- [Task objective] Would it be possible to quote, exactly and in full, the lines from the one with "blue fish [74,124,216,216]" through the end of the entries below?

:::

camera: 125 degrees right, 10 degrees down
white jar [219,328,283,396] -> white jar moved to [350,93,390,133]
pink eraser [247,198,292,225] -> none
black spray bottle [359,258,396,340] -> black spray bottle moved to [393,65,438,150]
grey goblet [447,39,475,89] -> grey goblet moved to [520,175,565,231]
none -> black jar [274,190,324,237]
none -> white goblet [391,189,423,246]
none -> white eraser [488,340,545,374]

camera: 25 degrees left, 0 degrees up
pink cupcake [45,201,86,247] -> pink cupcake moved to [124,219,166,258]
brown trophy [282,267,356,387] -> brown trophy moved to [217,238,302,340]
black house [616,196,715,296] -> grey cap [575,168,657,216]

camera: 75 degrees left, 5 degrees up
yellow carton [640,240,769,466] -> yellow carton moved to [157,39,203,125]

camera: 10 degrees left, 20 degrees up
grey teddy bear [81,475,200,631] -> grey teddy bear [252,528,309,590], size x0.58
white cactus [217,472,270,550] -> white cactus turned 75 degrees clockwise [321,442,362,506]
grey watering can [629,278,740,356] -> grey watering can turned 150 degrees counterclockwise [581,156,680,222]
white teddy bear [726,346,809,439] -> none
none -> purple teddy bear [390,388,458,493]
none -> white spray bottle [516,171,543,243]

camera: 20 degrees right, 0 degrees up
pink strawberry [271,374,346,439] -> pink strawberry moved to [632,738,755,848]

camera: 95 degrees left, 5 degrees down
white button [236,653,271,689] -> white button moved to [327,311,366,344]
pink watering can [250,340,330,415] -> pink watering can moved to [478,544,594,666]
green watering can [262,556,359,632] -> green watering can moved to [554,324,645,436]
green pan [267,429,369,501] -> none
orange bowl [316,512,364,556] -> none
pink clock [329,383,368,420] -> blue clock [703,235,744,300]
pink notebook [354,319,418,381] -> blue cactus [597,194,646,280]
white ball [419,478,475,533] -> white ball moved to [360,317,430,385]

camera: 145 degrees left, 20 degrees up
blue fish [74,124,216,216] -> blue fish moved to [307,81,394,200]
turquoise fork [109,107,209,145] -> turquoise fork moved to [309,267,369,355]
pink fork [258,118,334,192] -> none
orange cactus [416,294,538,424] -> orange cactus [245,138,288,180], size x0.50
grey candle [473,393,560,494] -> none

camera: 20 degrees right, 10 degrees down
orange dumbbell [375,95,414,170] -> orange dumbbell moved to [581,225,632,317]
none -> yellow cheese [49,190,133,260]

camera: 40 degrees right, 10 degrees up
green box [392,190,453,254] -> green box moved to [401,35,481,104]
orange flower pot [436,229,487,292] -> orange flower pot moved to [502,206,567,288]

:::

- [Output for this task]
blue fish [74,124,216,216] -> blue fish moved to [307,81,394,200]
turquoise fork [109,107,209,145] -> turquoise fork moved to [309,267,369,355]
pink fork [258,118,334,192] -> none
orange cactus [416,294,538,424] -> orange cactus [245,138,288,180], size x0.50
grey candle [473,393,560,494] -> none

camera: 20 degrees right, 10 degrees down
orange dumbbell [375,95,414,170] -> orange dumbbell moved to [581,225,632,317]
none -> yellow cheese [49,190,133,260]

camera: 40 degrees right, 10 degrees up
green box [392,190,453,254] -> green box moved to [401,35,481,104]
orange flower pot [436,229,487,292] -> orange flower pot moved to [502,206,567,288]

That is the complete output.